◆ **Instructions for the task**: Each record must be copied in full and unchanged; any image it holds is excluded.

[Records drawn from a dataset]
= Beginning of Section =

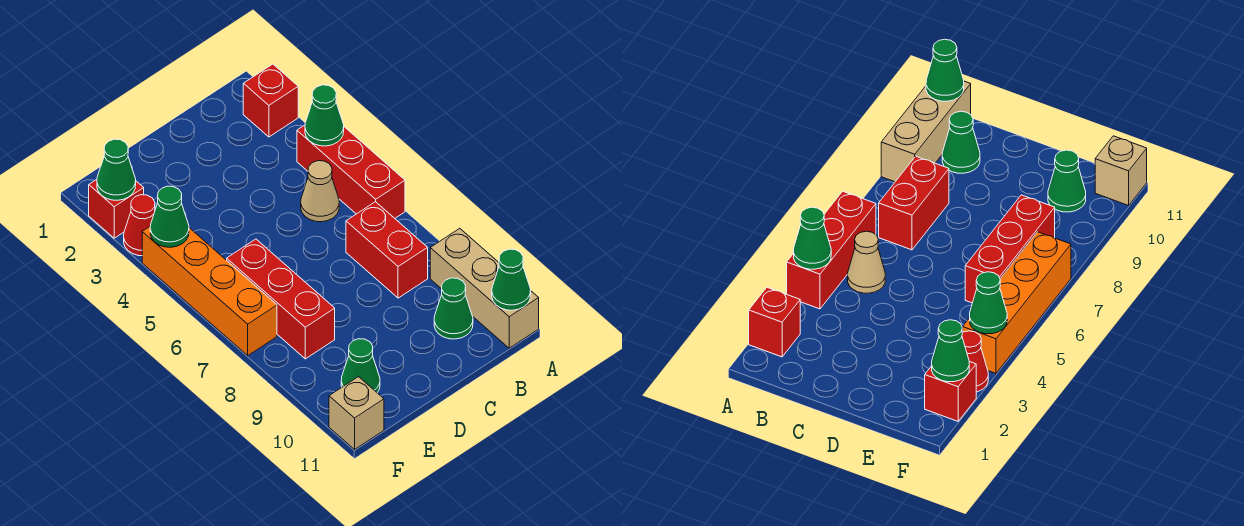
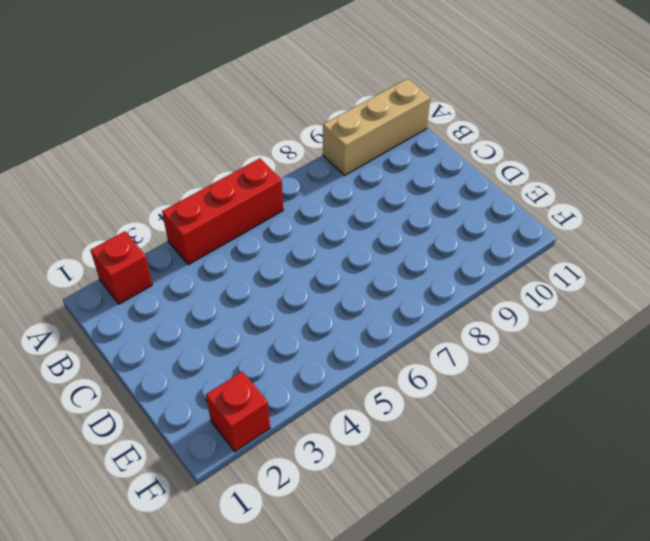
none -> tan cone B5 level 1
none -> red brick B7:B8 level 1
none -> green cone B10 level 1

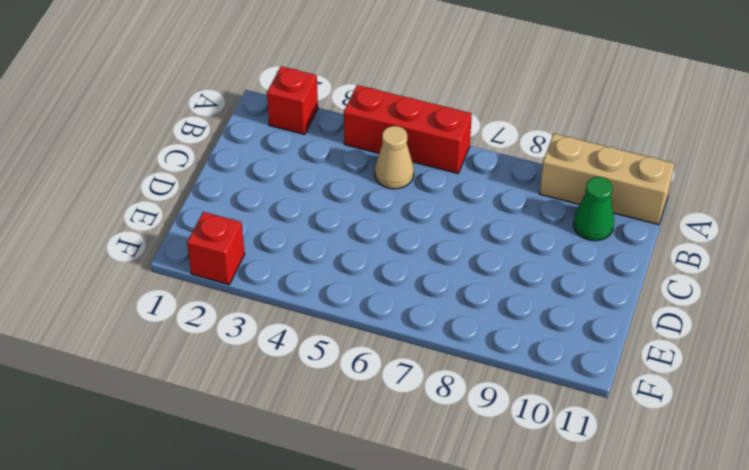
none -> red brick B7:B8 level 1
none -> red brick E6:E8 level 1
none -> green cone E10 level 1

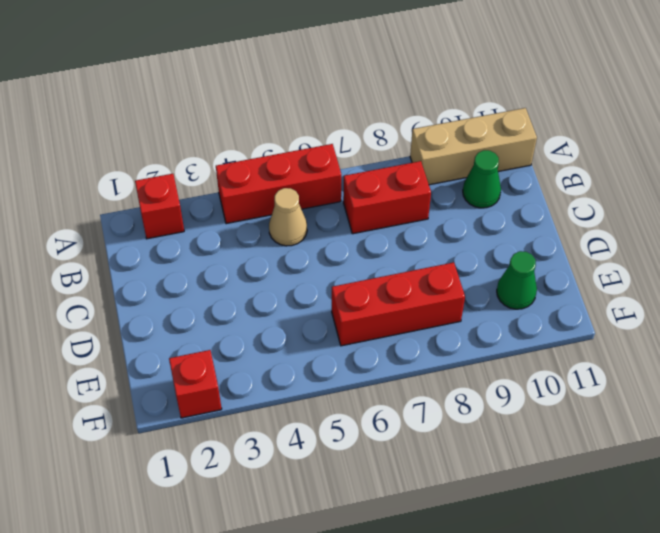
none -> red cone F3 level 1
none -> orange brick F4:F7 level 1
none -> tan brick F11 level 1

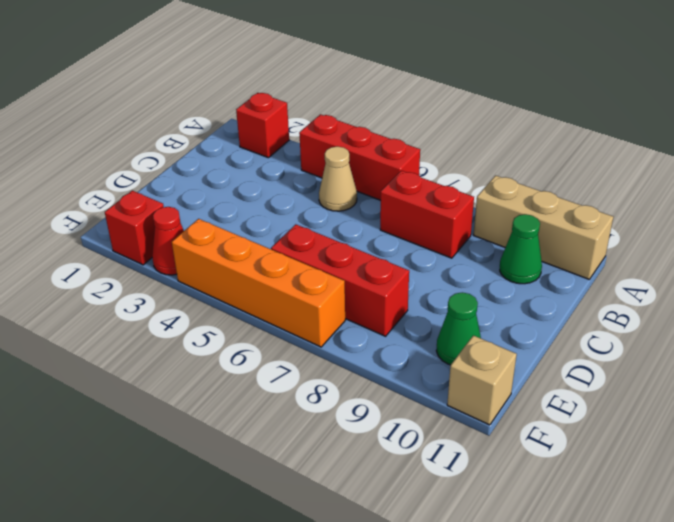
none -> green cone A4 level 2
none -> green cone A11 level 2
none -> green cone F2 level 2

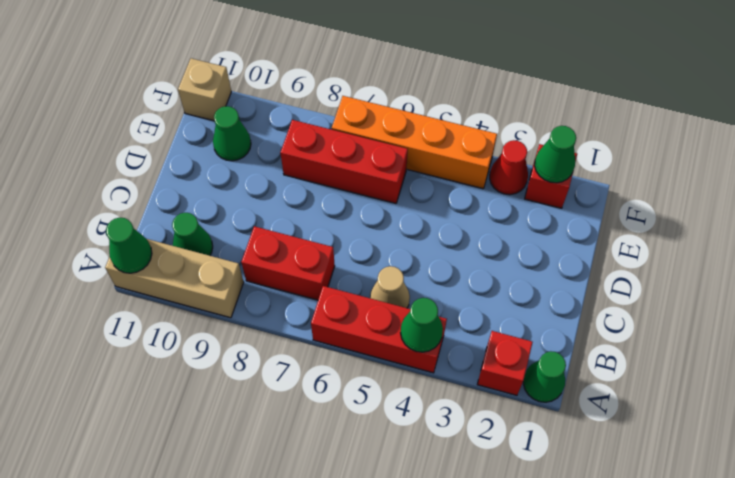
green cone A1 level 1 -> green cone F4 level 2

= End of Section =

◆ **Problem solution**:
none -> tan cone B5 level 1
none -> red brick B7:B8 level 1
none -> green cone B10 level 1

none -> red brick B7:B8 level 1
none -> red brick E6:E8 level 1
none -> green cone E10 level 1

none -> red cone F3 level 1
none -> orange brick F4:F7 level 1
none -> tan brick F11 level 1

none -> green cone A4 level 2
none -> green cone A11 level 2
none -> green cone F2 level 2

green cone A1 level 1 -> green cone F4 level 2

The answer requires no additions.